=== EXCERPTED DATA ===

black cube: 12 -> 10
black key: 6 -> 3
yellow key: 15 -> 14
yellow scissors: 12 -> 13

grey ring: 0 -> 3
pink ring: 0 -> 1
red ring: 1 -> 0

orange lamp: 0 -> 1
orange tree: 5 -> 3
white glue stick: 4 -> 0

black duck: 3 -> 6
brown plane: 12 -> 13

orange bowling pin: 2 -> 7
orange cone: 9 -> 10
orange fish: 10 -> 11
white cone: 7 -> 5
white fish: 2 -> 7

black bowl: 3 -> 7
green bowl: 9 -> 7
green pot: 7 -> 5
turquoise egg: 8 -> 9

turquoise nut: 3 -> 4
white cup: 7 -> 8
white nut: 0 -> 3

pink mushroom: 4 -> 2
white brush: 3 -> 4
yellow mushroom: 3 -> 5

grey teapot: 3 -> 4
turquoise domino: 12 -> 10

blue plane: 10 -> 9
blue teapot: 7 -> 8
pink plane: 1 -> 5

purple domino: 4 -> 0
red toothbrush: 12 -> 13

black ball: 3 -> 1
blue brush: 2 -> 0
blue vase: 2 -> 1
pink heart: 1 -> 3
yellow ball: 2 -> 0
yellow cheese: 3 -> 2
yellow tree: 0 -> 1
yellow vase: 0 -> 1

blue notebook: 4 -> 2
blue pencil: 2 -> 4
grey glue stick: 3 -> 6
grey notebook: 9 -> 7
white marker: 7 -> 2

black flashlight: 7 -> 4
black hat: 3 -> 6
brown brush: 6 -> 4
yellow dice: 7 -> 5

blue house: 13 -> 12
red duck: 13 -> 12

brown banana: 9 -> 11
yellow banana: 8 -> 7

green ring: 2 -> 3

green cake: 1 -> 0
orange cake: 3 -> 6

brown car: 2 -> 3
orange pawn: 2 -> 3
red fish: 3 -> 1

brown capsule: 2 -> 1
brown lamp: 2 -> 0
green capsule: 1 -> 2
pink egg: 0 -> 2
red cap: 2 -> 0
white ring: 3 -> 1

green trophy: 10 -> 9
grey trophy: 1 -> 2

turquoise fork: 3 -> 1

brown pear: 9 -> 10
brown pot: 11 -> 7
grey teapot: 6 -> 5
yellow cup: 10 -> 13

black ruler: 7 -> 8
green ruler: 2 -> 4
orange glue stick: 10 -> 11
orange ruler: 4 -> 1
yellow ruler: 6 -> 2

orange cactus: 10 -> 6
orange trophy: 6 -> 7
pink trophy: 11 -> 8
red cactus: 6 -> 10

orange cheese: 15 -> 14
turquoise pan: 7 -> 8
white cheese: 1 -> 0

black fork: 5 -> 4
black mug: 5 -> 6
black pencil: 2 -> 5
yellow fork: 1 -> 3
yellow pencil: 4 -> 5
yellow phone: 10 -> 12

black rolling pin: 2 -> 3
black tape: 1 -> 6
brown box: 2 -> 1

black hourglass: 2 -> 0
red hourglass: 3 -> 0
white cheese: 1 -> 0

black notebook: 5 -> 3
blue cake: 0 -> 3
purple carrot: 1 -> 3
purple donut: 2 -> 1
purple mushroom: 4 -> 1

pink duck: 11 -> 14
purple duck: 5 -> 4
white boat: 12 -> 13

===

» **EXERCISE INSTRUCTIONS**:
Nothing but the lines from the one that contains "turquoise fork: 3 -> 1" through the end of the listing above should be copied, each exactly as written.

» **ANSWER BOX**:
turquoise fork: 3 -> 1

brown pear: 9 -> 10
brown pot: 11 -> 7
grey teapot: 6 -> 5
yellow cup: 10 -> 13

black ruler: 7 -> 8
green ruler: 2 -> 4
orange glue stick: 10 -> 11
orange ruler: 4 -> 1
yellow ruler: 6 -> 2

orange cactus: 10 -> 6
orange trophy: 6 -> 7
pink trophy: 11 -> 8
red cactus: 6 -> 10

orange cheese: 15 -> 14
turquoise pan: 7 -> 8
white cheese: 1 -> 0

black fork: 5 -> 4
black mug: 5 -> 6
black pencil: 2 -> 5
yellow fork: 1 -> 3
yellow pencil: 4 -> 5
yellow phone: 10 -> 12

black rolling pin: 2 -> 3
black tape: 1 -> 6
brown box: 2 -> 1

black hourglass: 2 -> 0
red hourglass: 3 -> 0
white cheese: 1 -> 0

black notebook: 5 -> 3
blue cake: 0 -> 3
purple carrot: 1 -> 3
purple donut: 2 -> 1
purple mushroom: 4 -> 1

pink duck: 11 -> 14
purple duck: 5 -> 4
white boat: 12 -> 13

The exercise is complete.